▸ YOUR OBJECTIVE
Your copy should match the records exactly, apart from the pictures, which stay out.

▸ DATA SHOWN
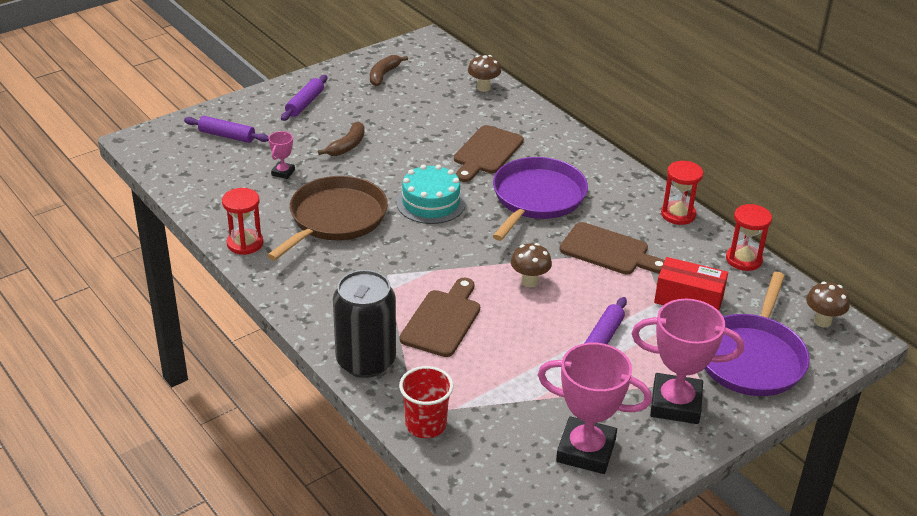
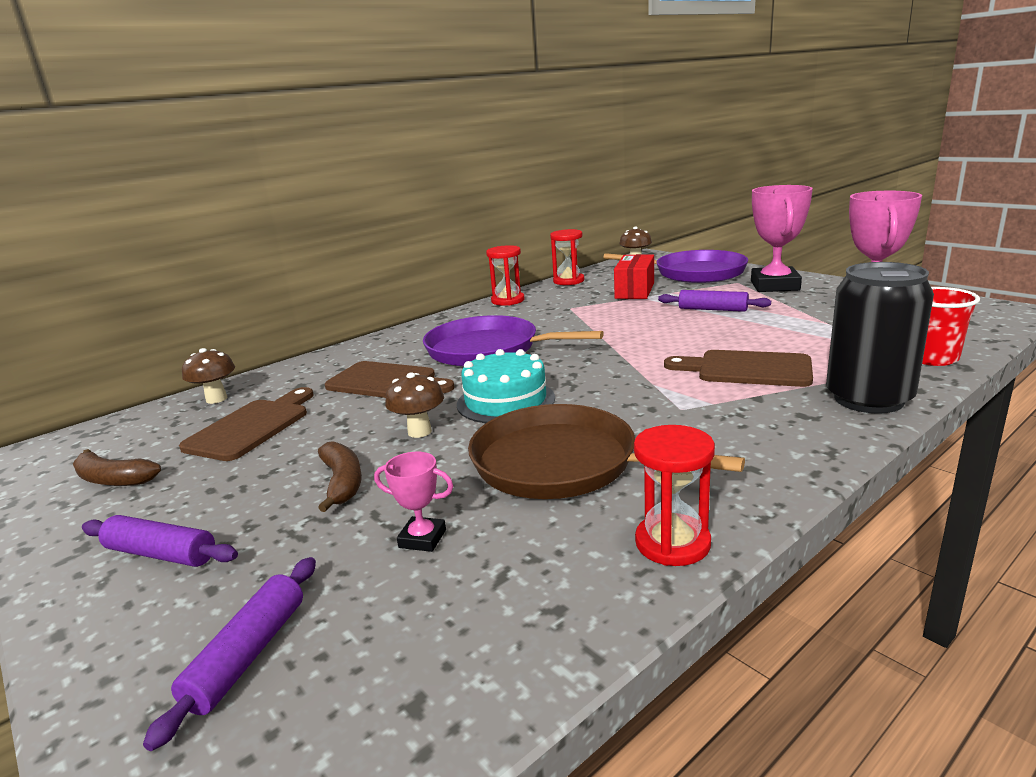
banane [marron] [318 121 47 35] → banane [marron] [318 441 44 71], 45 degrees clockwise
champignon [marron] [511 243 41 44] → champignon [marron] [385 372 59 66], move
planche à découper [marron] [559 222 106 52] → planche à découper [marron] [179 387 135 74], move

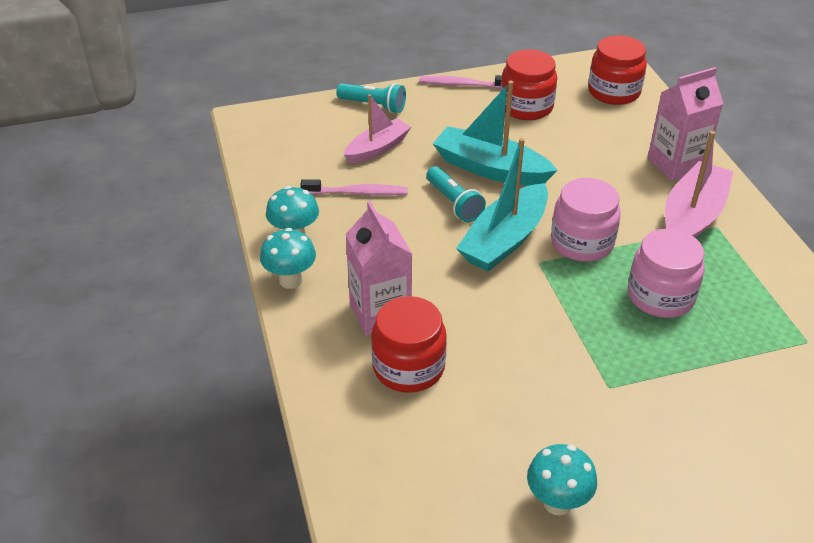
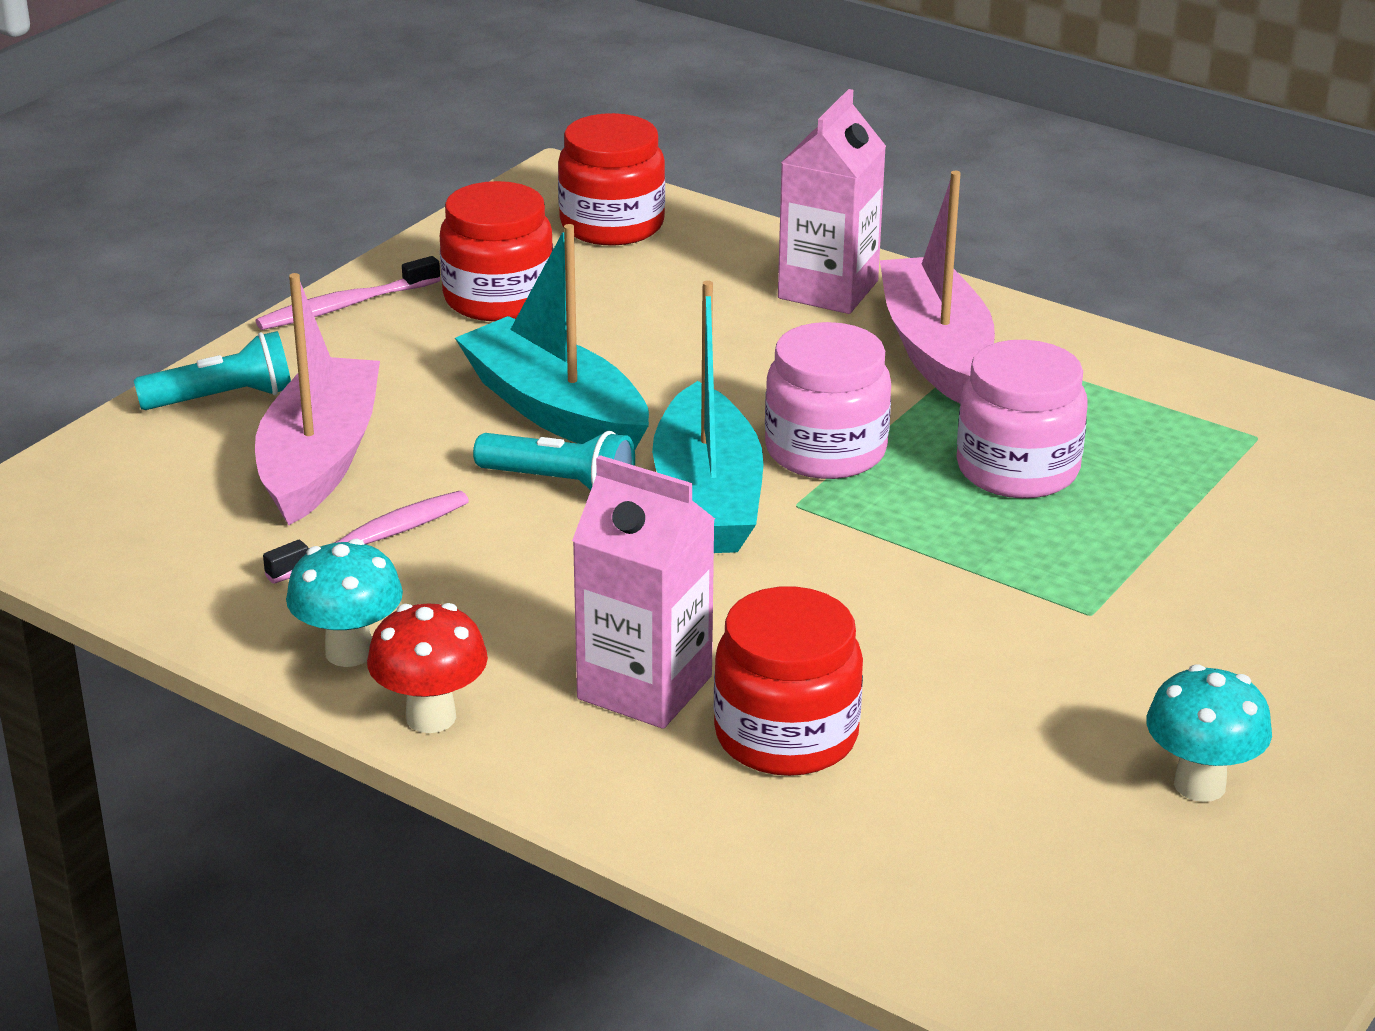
champignon [turquoise] [260 228 56 61] → champignon [rouge] [367 603 121 130]
bateau [rose] [344 94 67 69] → bateau [rose] [255 273 125 252], x1.54
bateau [turquoise] [433 81 125 105] → bateau [turquoise] [455 224 194 225], 60 degrees clockwise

▸ TASK RESULT
banane [marron] [318 121 47 35] → banane [marron] [318 441 44 71], 45 degrees clockwise
champignon [marron] [511 243 41 44] → champignon [marron] [385 372 59 66], move
planche à découper [marron] [559 222 106 52] → planche à découper [marron] [179 387 135 74], move

champignon [turquoise] [260 228 56 61] → champignon [rouge] [367 603 121 130]
bateau [rose] [344 94 67 69] → bateau [rose] [255 273 125 252], x1.54
bateau [turquoise] [433 81 125 105] → bateau [turquoise] [455 224 194 225], 60 degrees clockwise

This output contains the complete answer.